> **Work order**: Repeat the full listing below verbatim and keep the images out.

> **Information provided**:
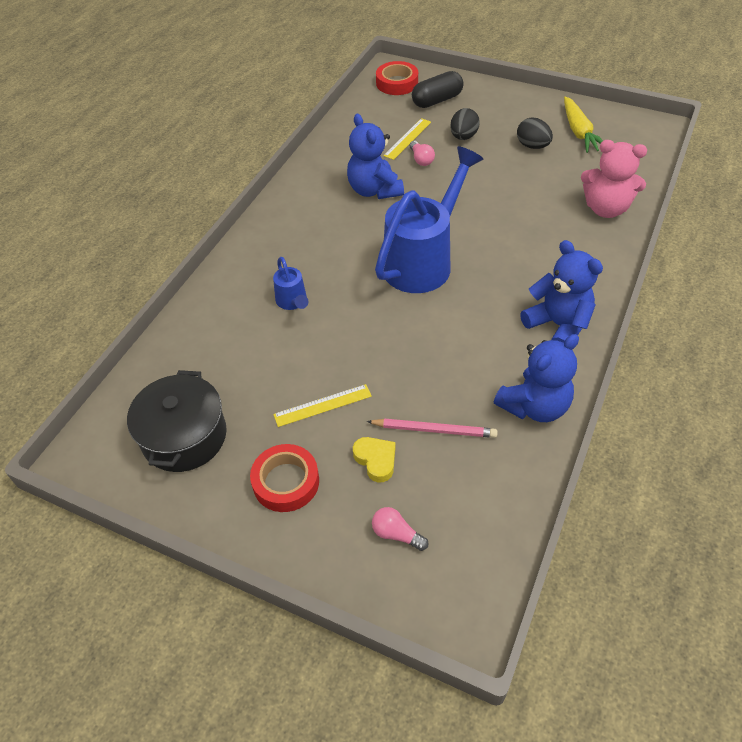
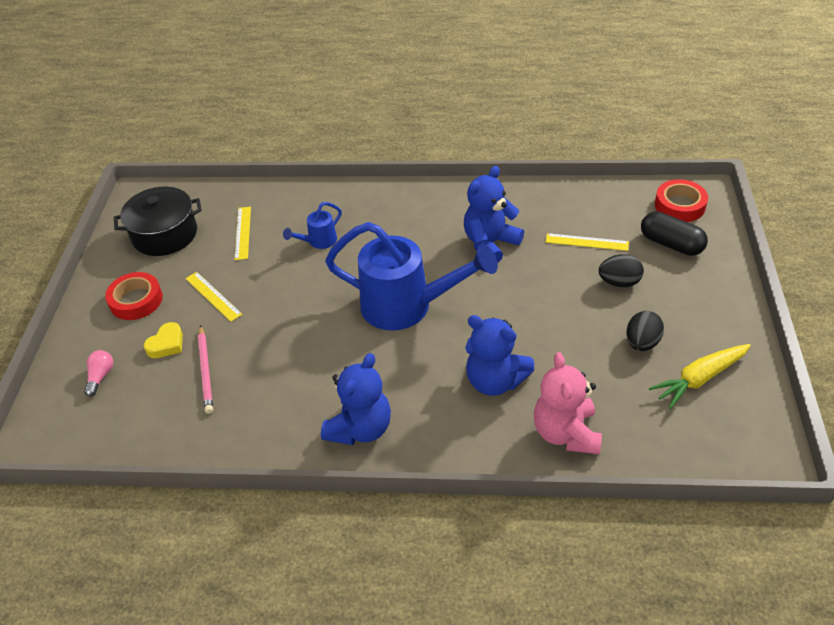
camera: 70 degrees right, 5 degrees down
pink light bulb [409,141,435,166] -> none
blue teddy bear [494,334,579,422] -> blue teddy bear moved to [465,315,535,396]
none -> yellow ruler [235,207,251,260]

> **Written response**:
camera: 70 degrees right, 5 degrees down
pink light bulb [409,141,435,166] -> none
blue teddy bear [494,334,579,422] -> blue teddy bear moved to [465,315,535,396]
none -> yellow ruler [235,207,251,260]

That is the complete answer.